### Task description
Read each line of the material and note whether it contains "white". Give the number of such lines and nothing else.

### Given information
§ §
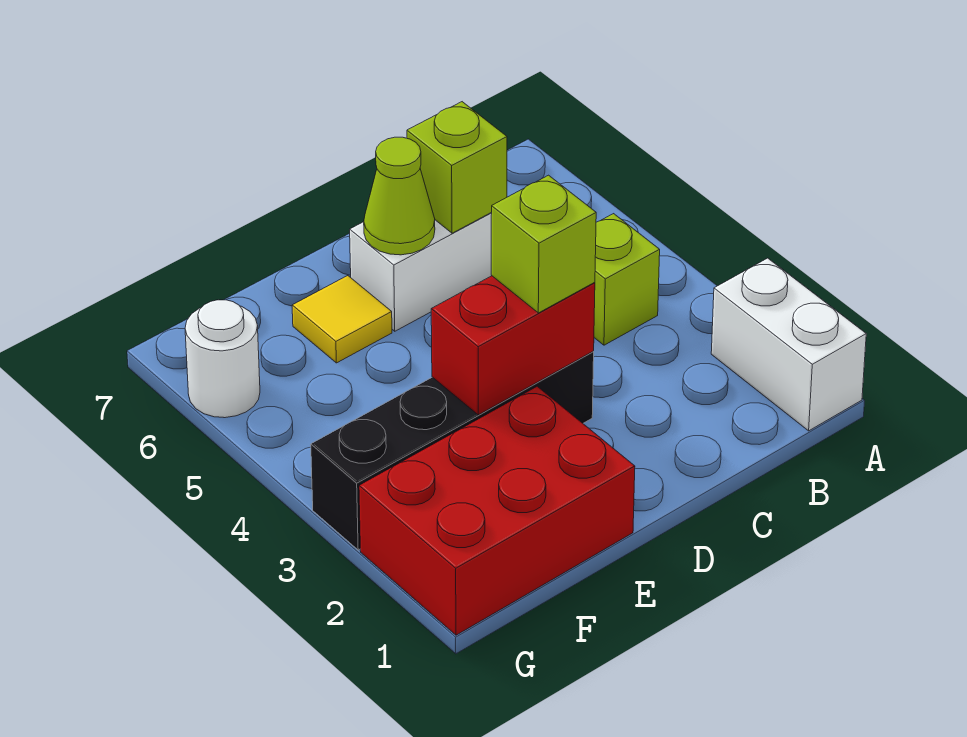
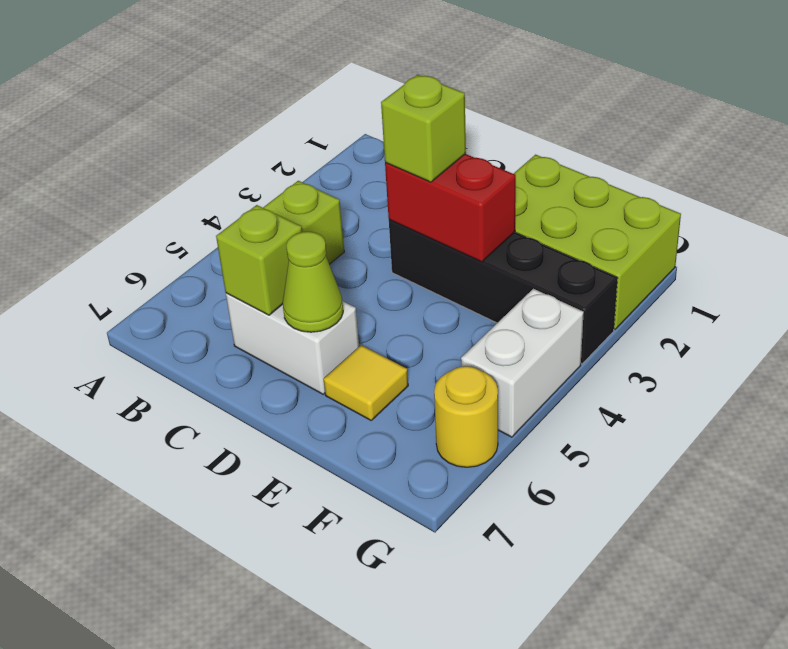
white brick A1:A2 level 1 -> white brick G4:G5 level 1
red brick E1:G2 level 1 -> lime brick E1:G2 level 1
white round brick G6 level 1 -> yellow round brick G6 level 1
§ §
### Result of this exercise
2